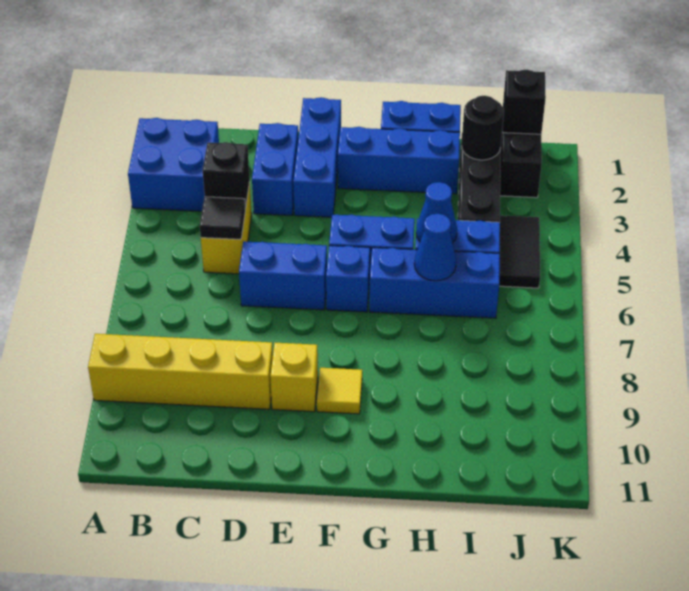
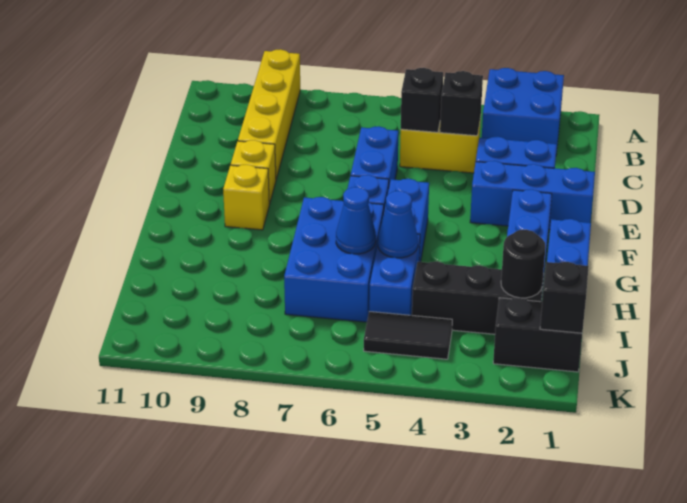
black tile C5 level 2 -> black brick C5 level 2
yellow tile F9 level 1 -> yellow brick F9 level 1
blue brick G6:I6 level 1 -> blue brick G6:I7 level 1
# # # # # # #
What you have to do:
Wherever a line contains the string "tile", copy that line from the data.

Worked solution:
black tile C5 level 2 -> black brick C5 level 2
yellow tile F9 level 1 -> yellow brick F9 level 1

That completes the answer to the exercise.